● Data excerpt:
· · · · ·
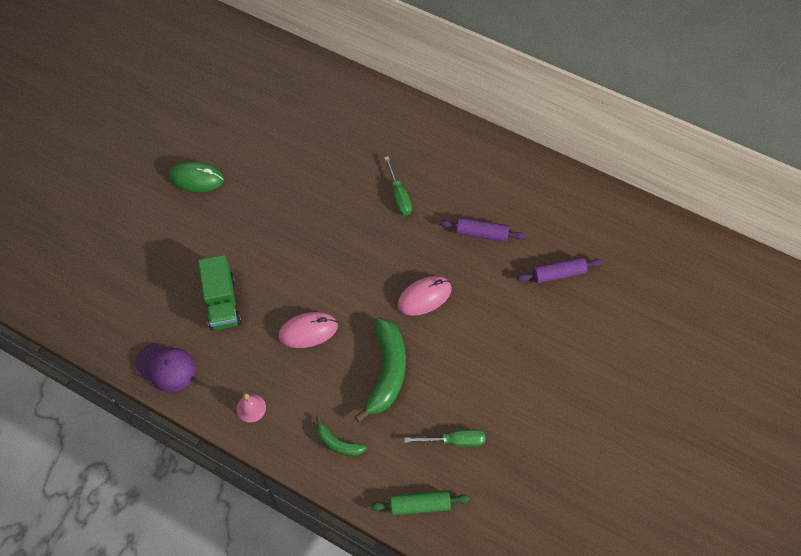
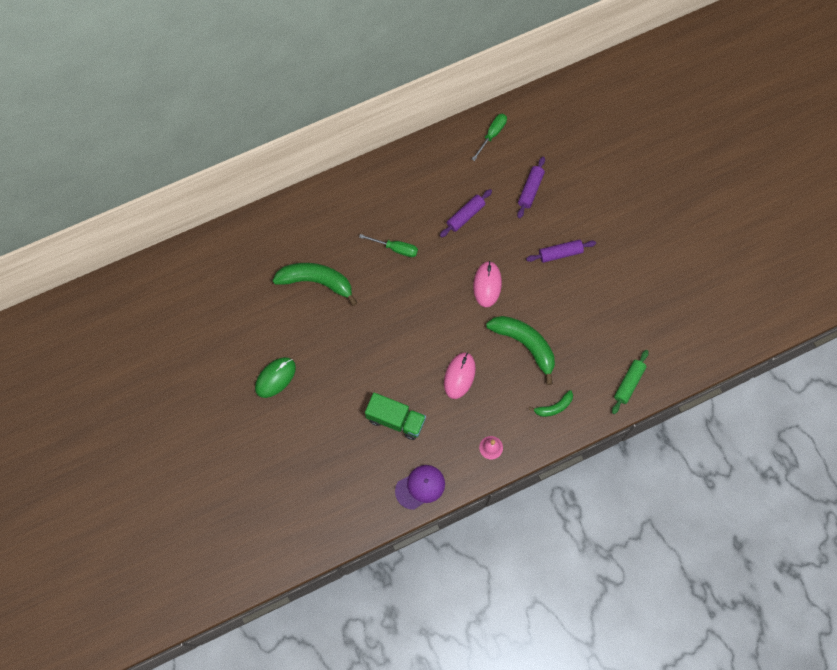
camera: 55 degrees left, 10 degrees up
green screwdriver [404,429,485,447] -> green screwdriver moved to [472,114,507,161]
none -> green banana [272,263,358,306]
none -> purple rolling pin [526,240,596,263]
· · · · ·
Return solely the number of lines in the data that include the word "green".

2